== Segment start ==
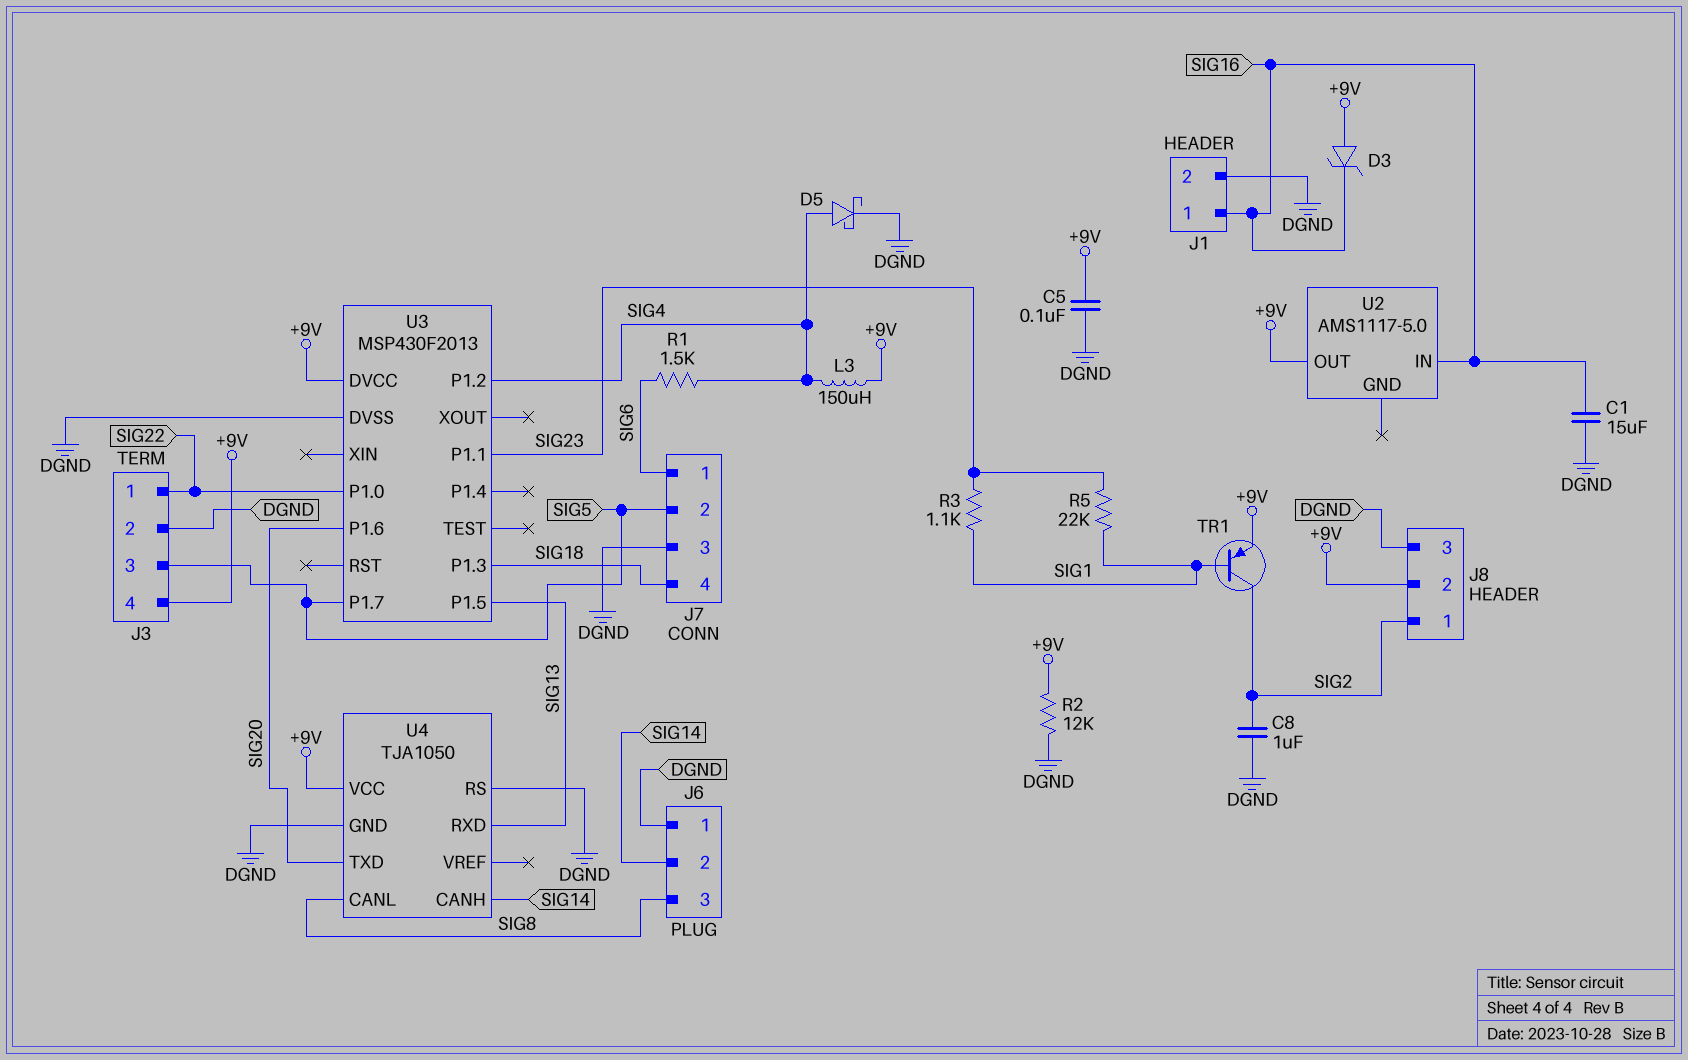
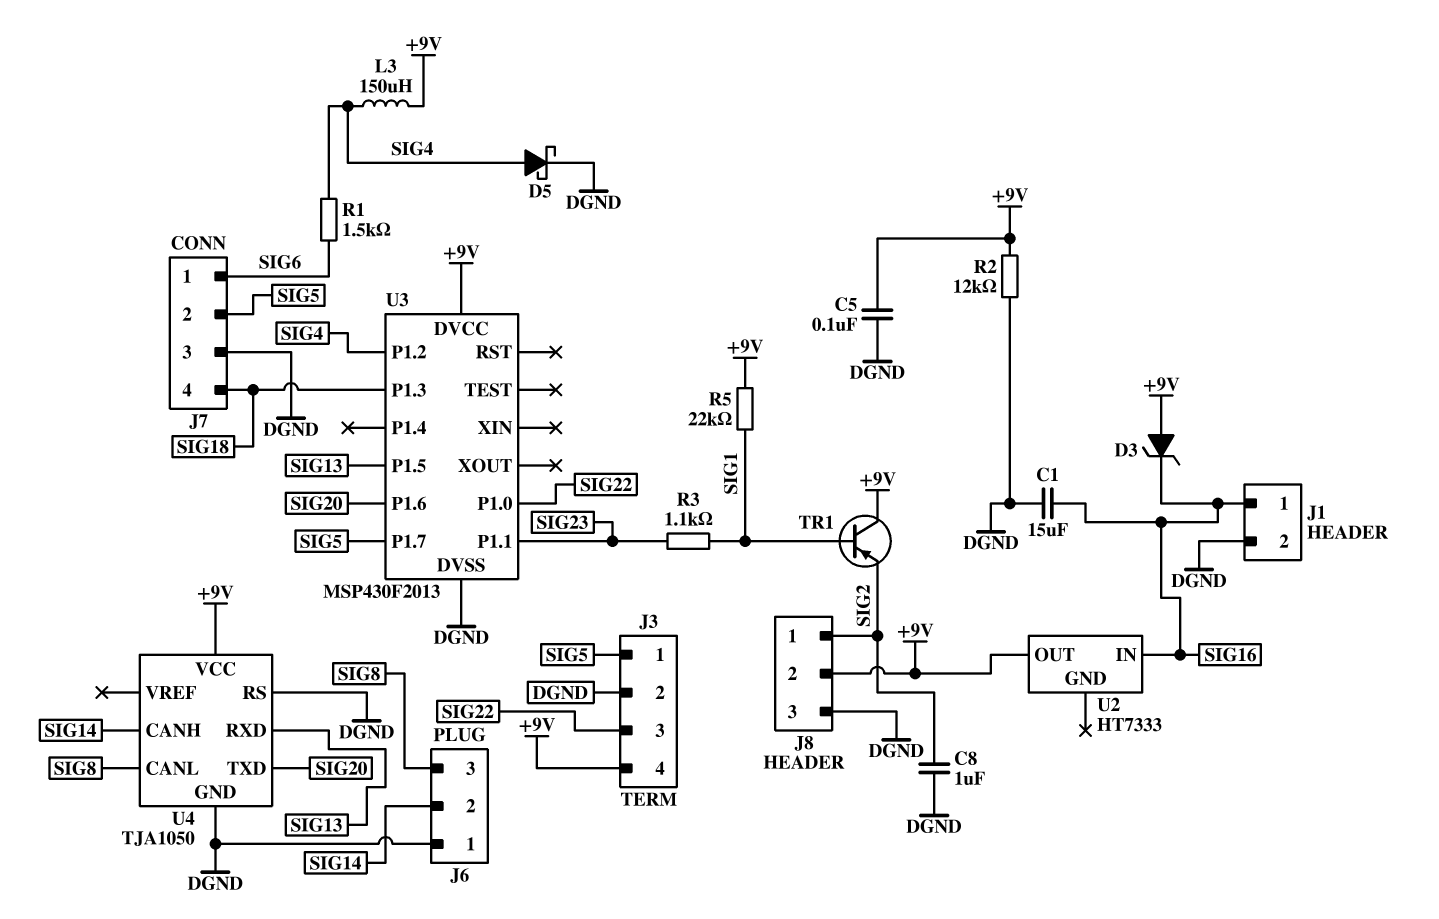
J3 pin 1: SIG22 -> SIG5
J3 pin 3: SIG5 -> SIG22
R5: 22k (SIG1, SIG23) -> 22k (+9V, SIG1)
TR1: PNP (B SIG1, C SIG2, E +9V) -> PNP (B SIG1, C +9V, E SIG2)
U2: AMS1117-5.0 -> HT7333

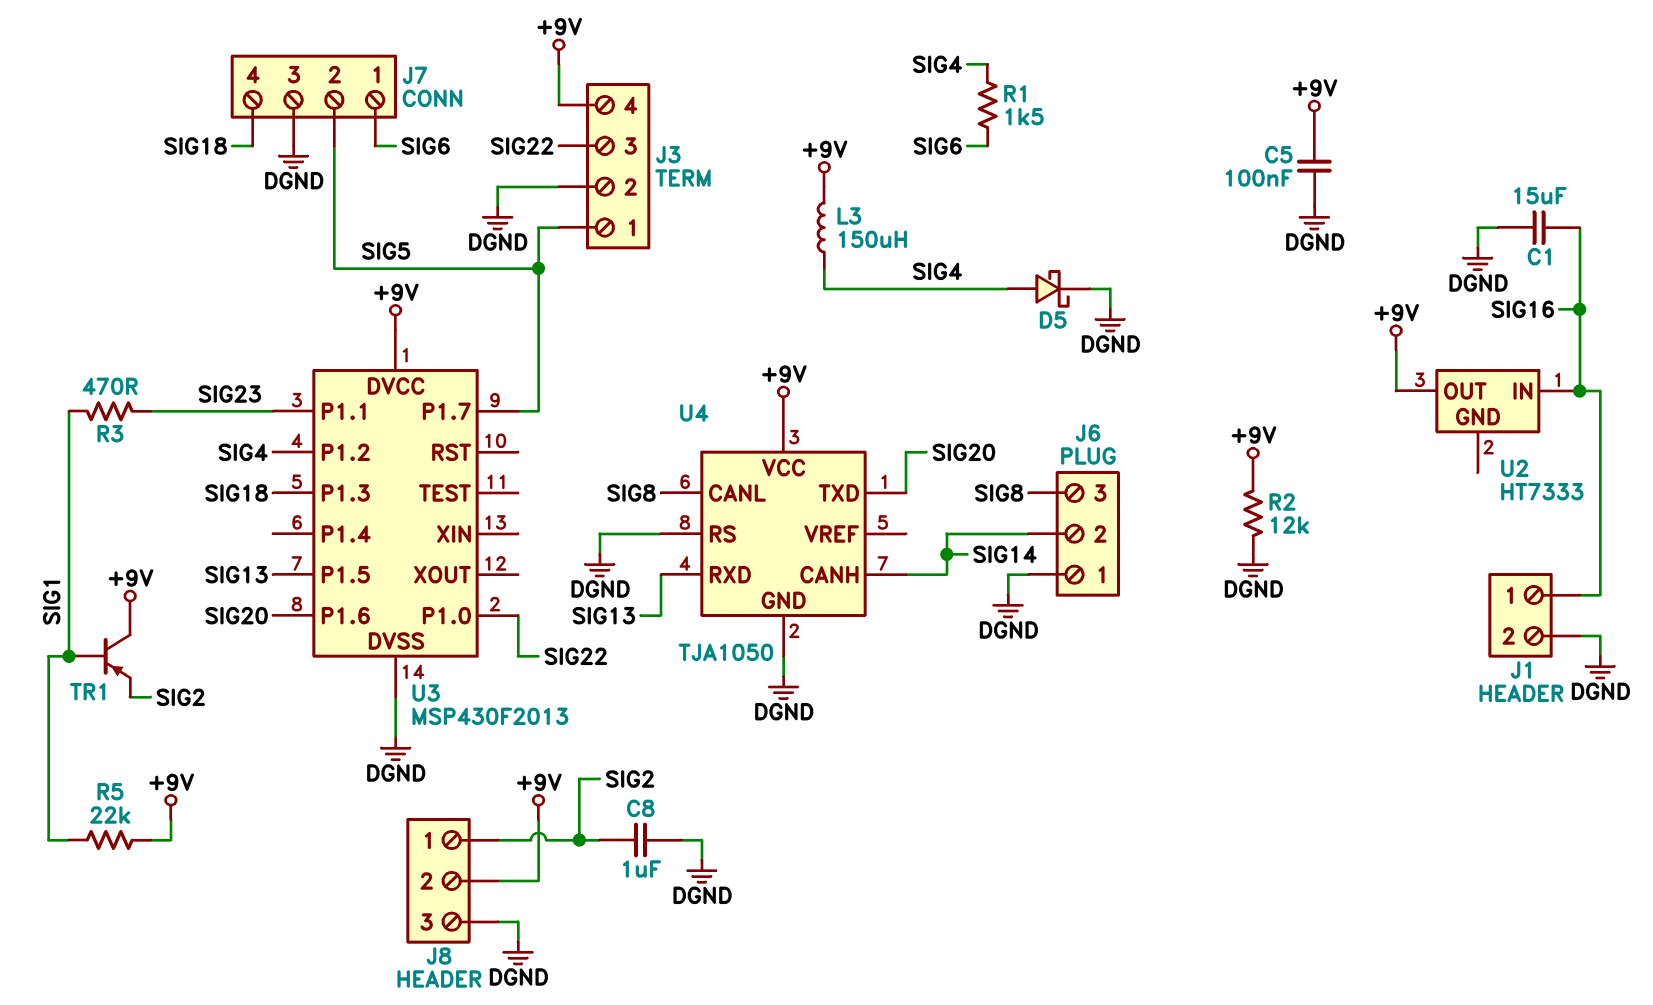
D3: zener (A +9V, K SIG16) -> none
R3: 1.1k (SIG1, SIG23) -> 470 (SIG1, SIG23)

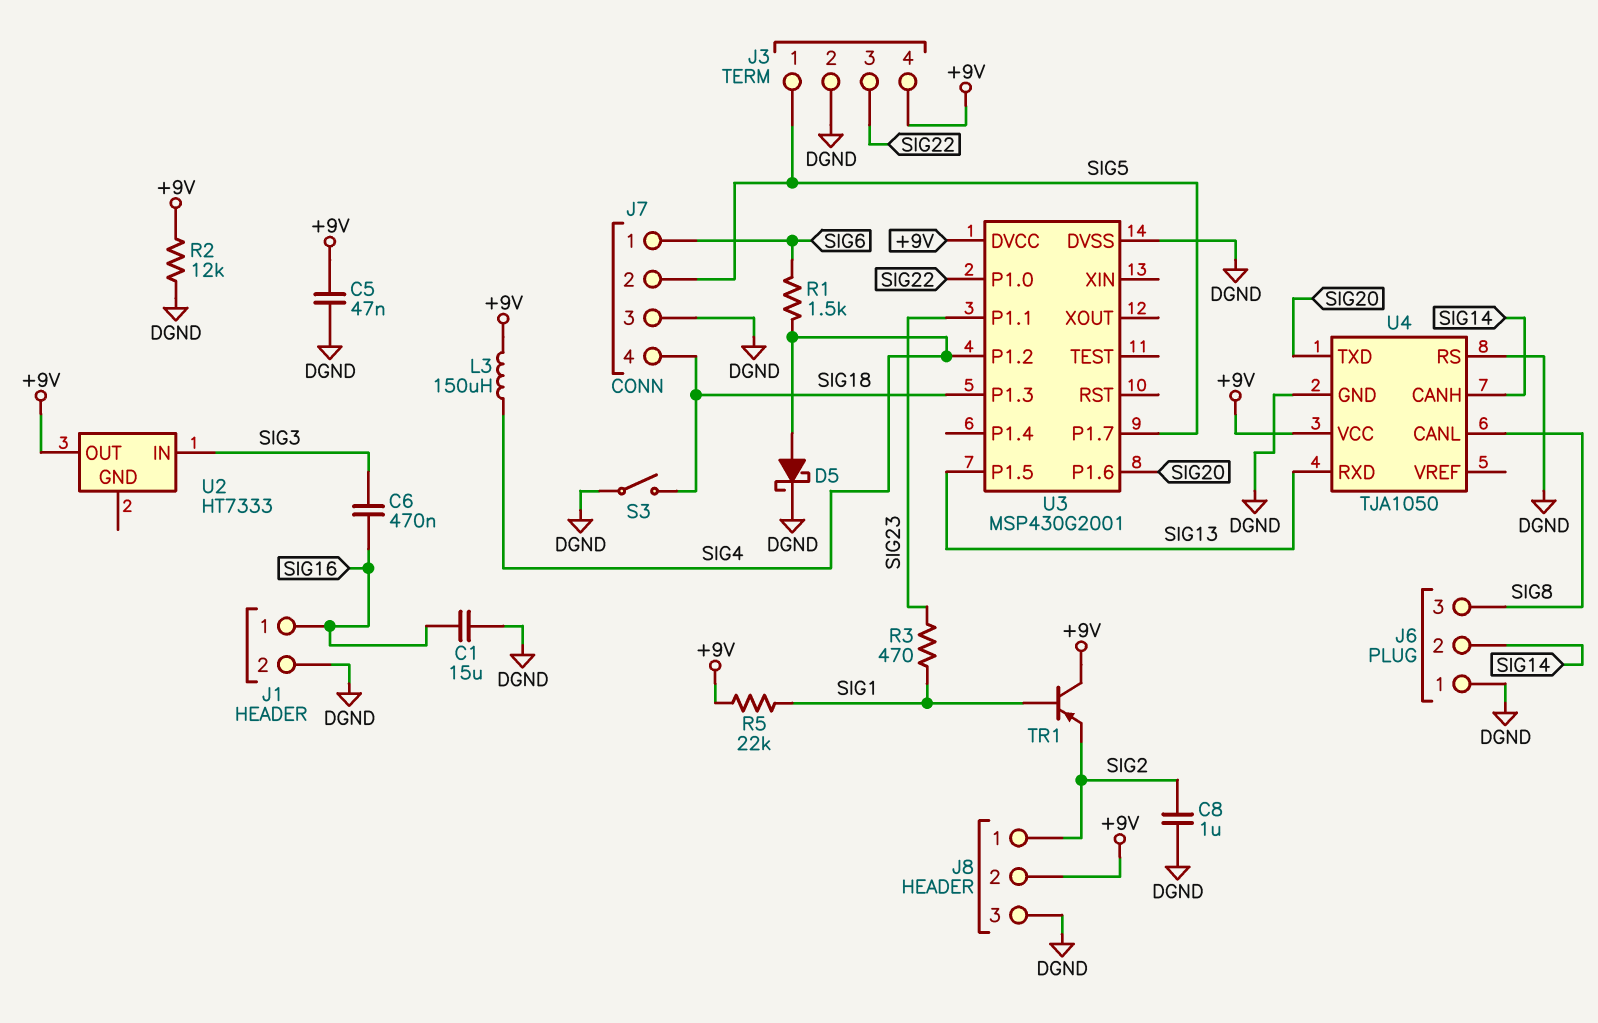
C5: 100nF (+9V, DGND) -> 47nF (+9V, DGND)
C6: none -> 470nF (SIG3, SIG16)
S3: none -> switch (DGND, SIG18)
U2 pin IN: SIG16 -> SIG3
U3: MSP430F2013 -> MSP430G2001

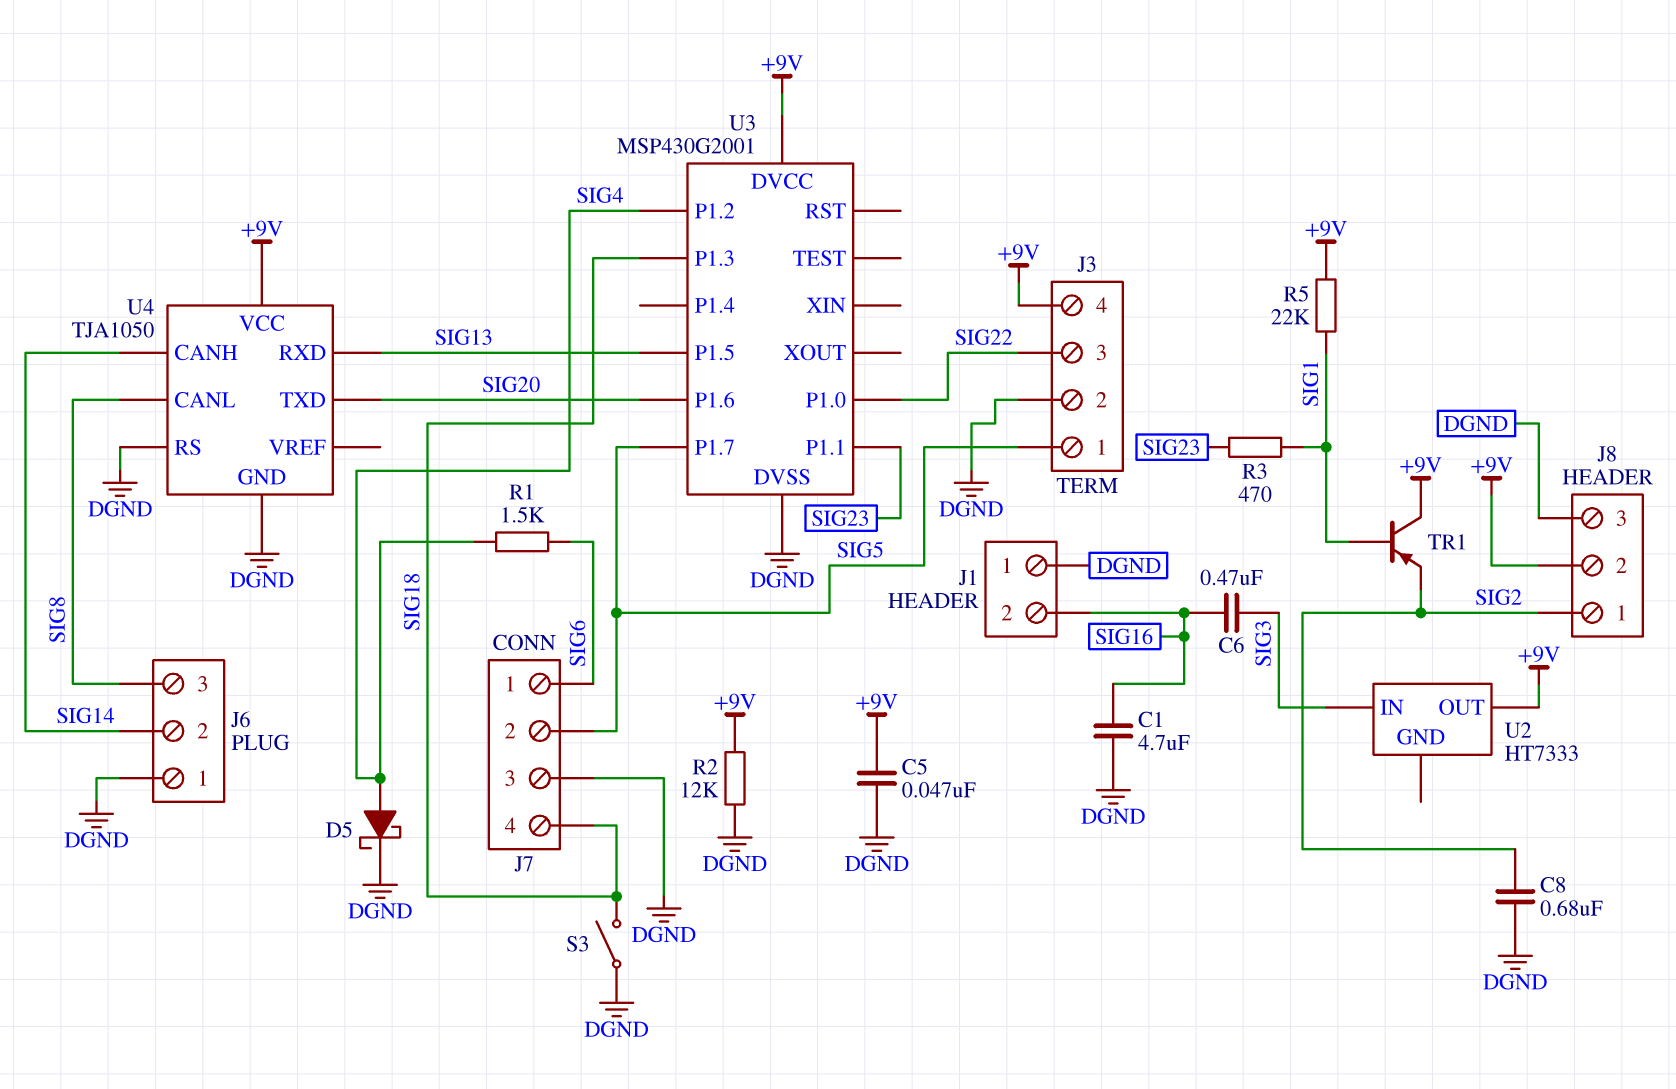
C1: 15uF (DGND, SIG16) -> 4.7uF (DGND, SIG16)
C8: 1uF (DGND, SIG2) -> 680nF (DGND, SIG2)
J1 pin 1: SIG16 -> DGND
J1 pin 2: DGND -> SIG16
L3: 150uH (+9V, SIG4) -> none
== Segment end ==
TASK:
Leaving out the pictures, reproduce the whole listing above exactly.

EXPECTED OUTPUT:
J3 pin 1: SIG22 -> SIG5
J3 pin 3: SIG5 -> SIG22
R5: 22k (SIG1, SIG23) -> 22k (+9V, SIG1)
TR1: PNP (B SIG1, C SIG2, E +9V) -> PNP (B SIG1, C +9V, E SIG2)
U2: AMS1117-5.0 -> HT7333

D3: zener (A +9V, K SIG16) -> none
R3: 1.1k (SIG1, SIG23) -> 470 (SIG1, SIG23)

C5: 100nF (+9V, DGND) -> 47nF (+9V, DGND)
C6: none -> 470nF (SIG3, SIG16)
S3: none -> switch (DGND, SIG18)
U2 pin IN: SIG16 -> SIG3
U3: MSP430F2013 -> MSP430G2001

C1: 15uF (DGND, SIG16) -> 4.7uF (DGND, SIG16)
C8: 1uF (DGND, SIG2) -> 680nF (DGND, SIG2)
J1 pin 1: SIG16 -> DGND
J1 pin 2: DGND -> SIG16
L3: 150uH (+9V, SIG4) -> none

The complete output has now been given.